Scene comparison data:

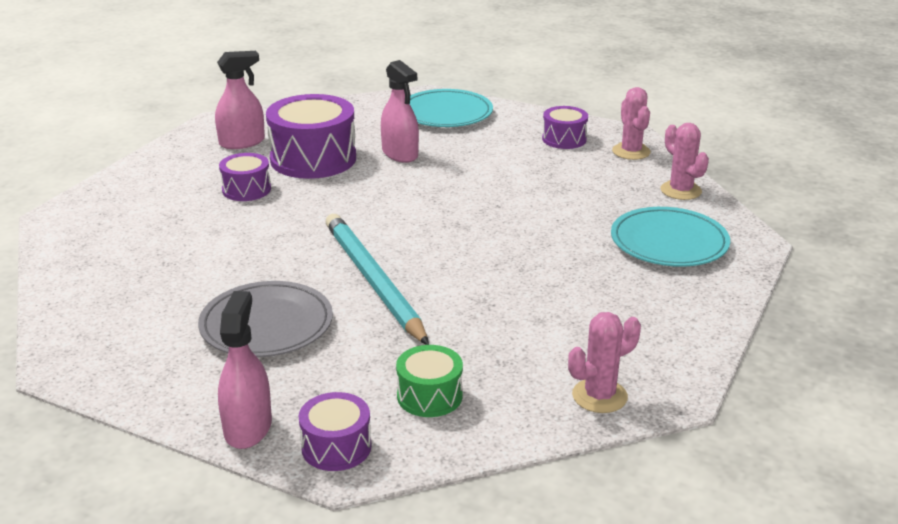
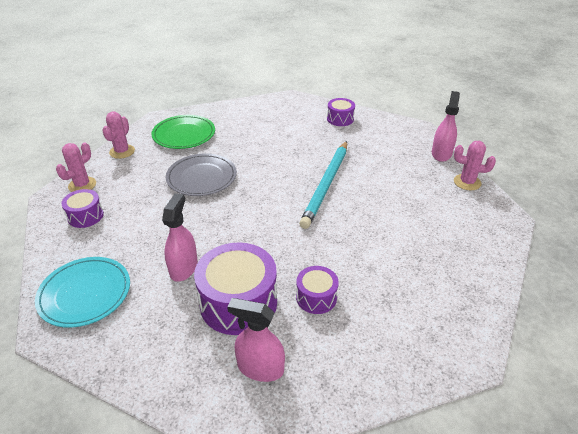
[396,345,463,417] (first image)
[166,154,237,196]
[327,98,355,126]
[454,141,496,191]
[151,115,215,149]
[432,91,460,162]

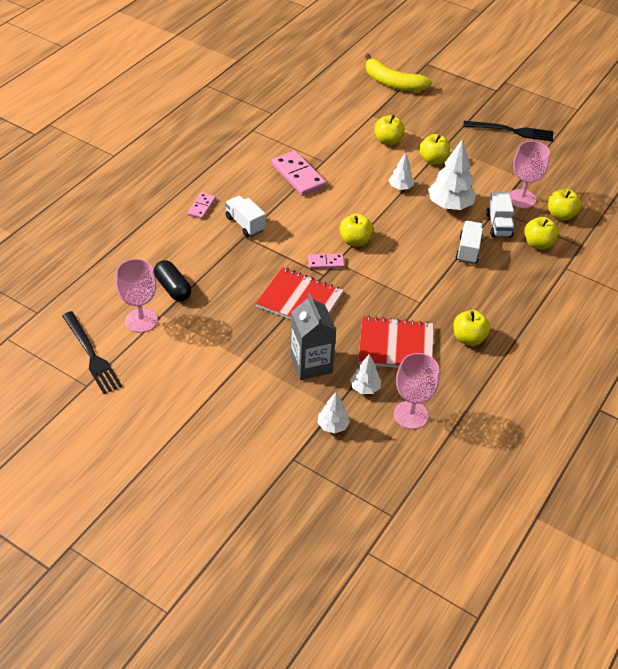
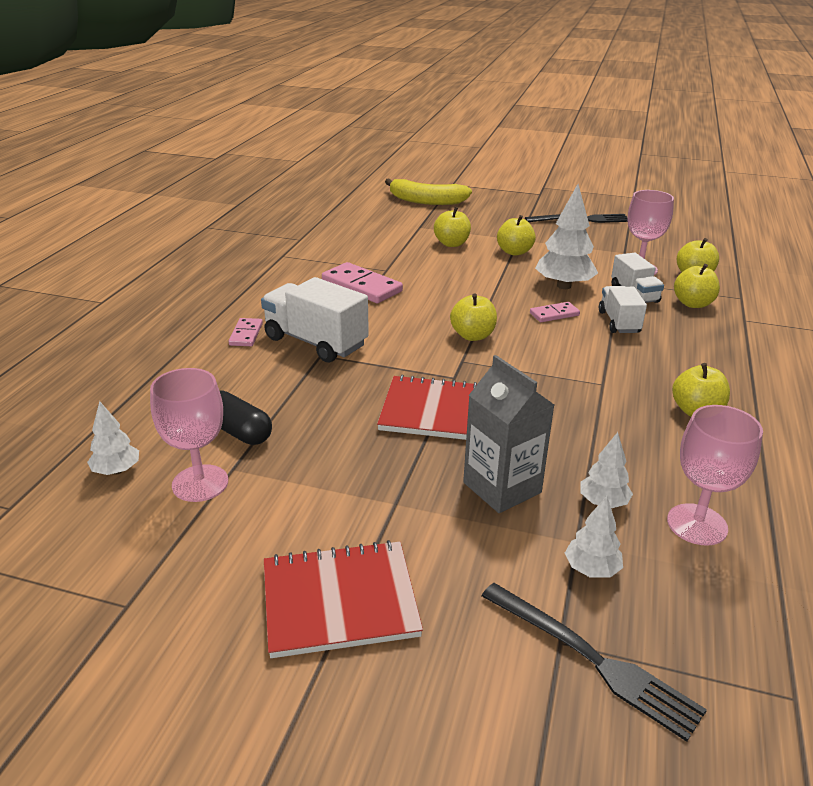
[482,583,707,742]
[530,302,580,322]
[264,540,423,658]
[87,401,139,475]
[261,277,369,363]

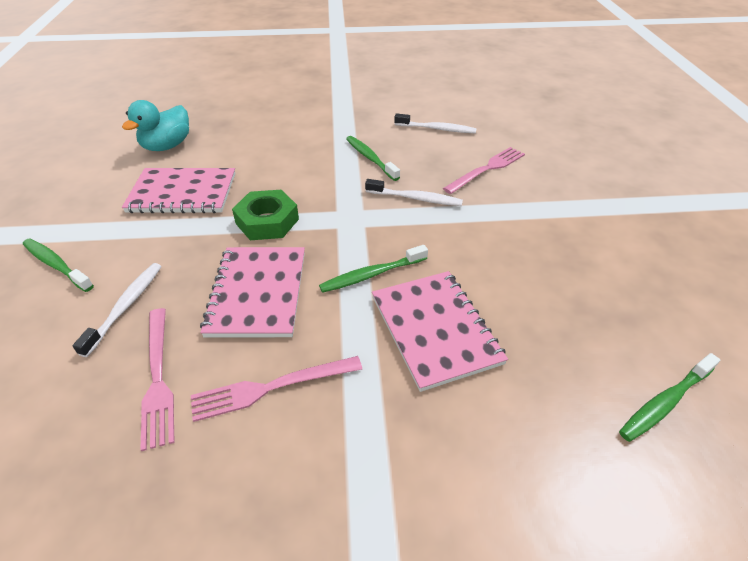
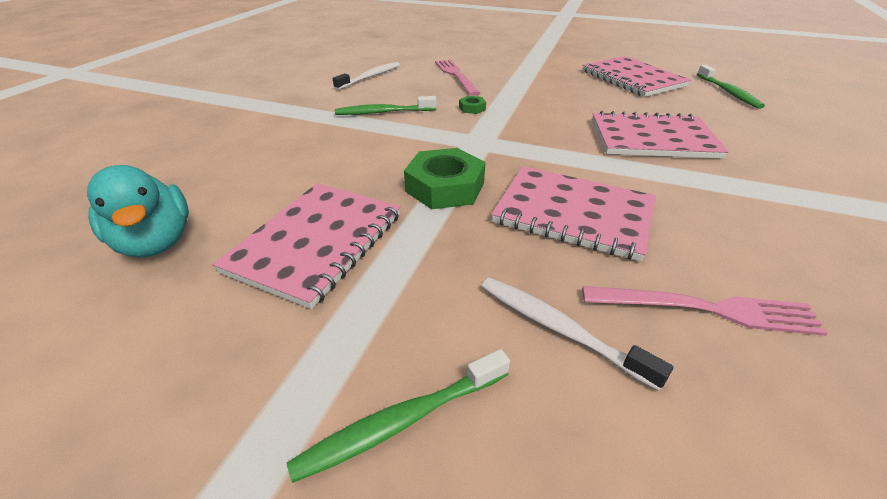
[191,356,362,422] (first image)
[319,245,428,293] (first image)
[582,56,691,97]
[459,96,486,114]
==
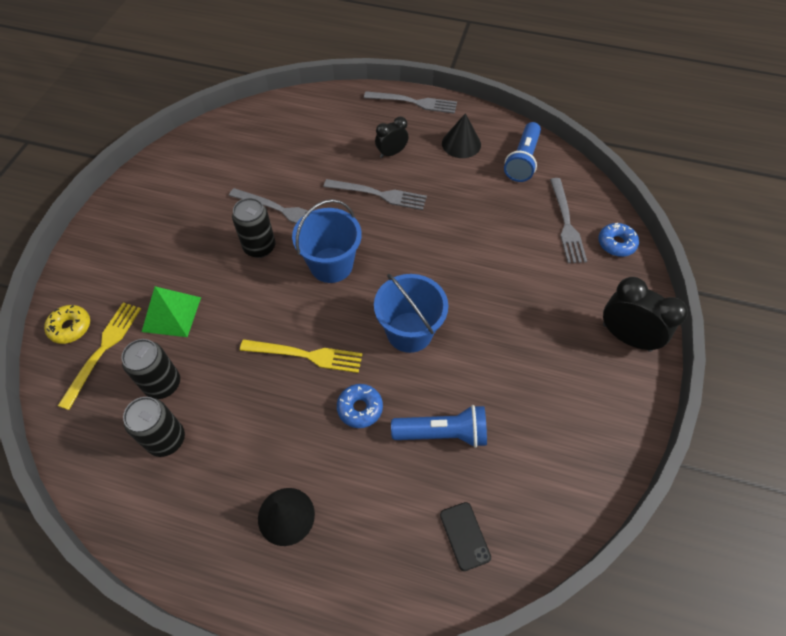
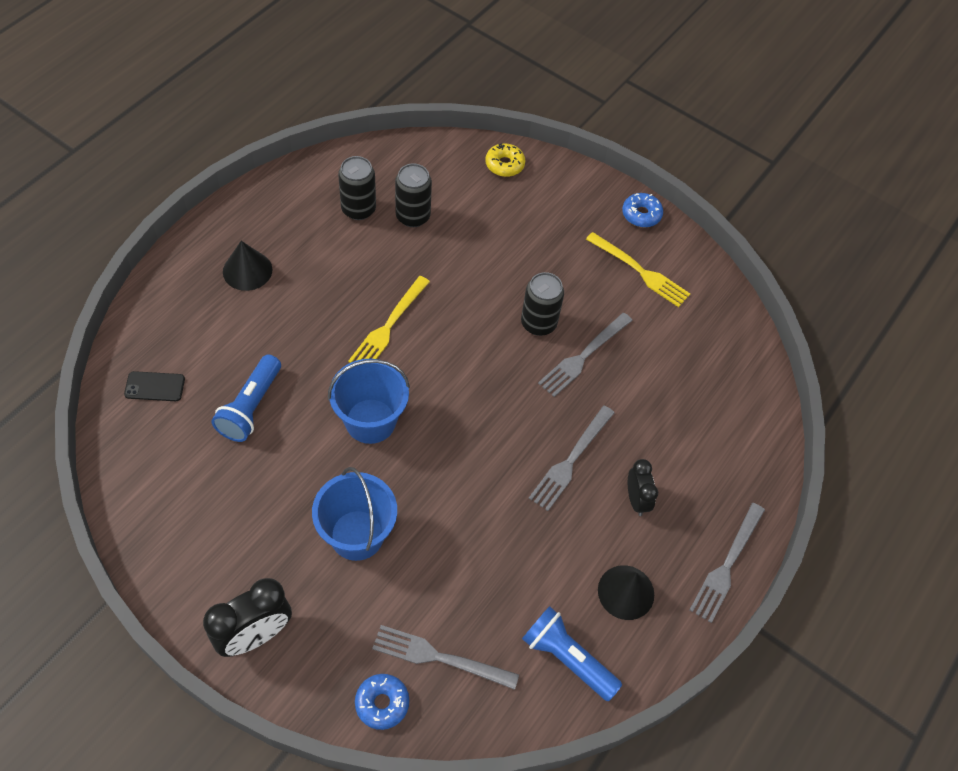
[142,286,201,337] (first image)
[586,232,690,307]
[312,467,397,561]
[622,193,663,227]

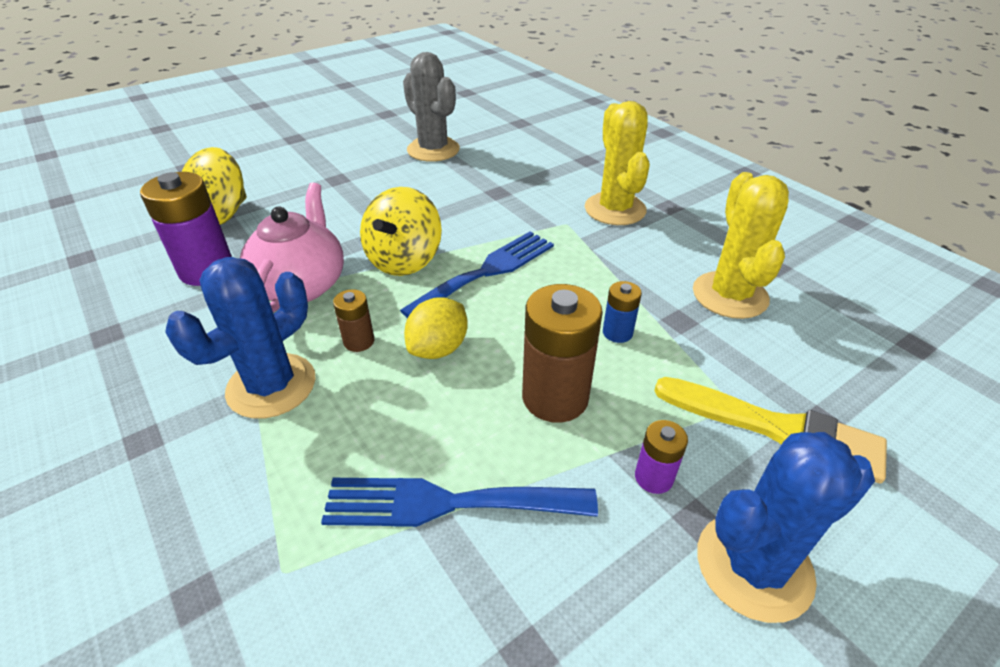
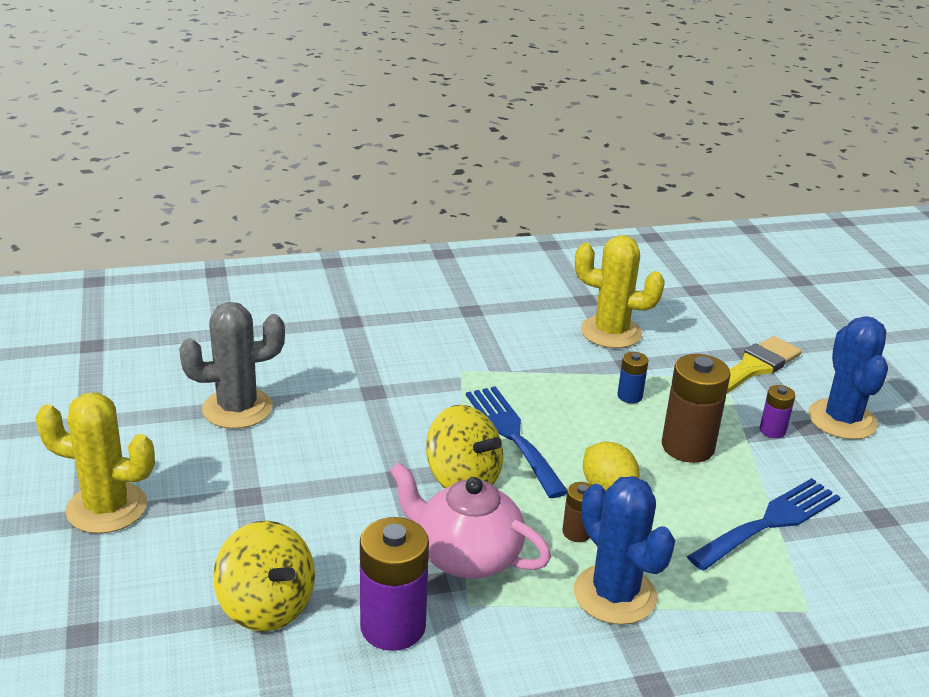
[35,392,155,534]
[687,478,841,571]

What this task involves: Print an exact copy of the lines above, from the one containing "[166,154,237,196]" through the one containing "[459,96,486,114]", and leave out the pictures.

Reply:
[166,154,237,196]
[327,98,355,126]
[454,141,496,191]
[151,115,215,149]
[432,91,460,162]

[482,583,707,742]
[530,302,580,322]
[264,540,423,658]
[87,401,139,475]
[261,277,369,363]

[191,356,362,422] (first image)
[319,245,428,293] (first image)
[582,56,691,97]
[459,96,486,114]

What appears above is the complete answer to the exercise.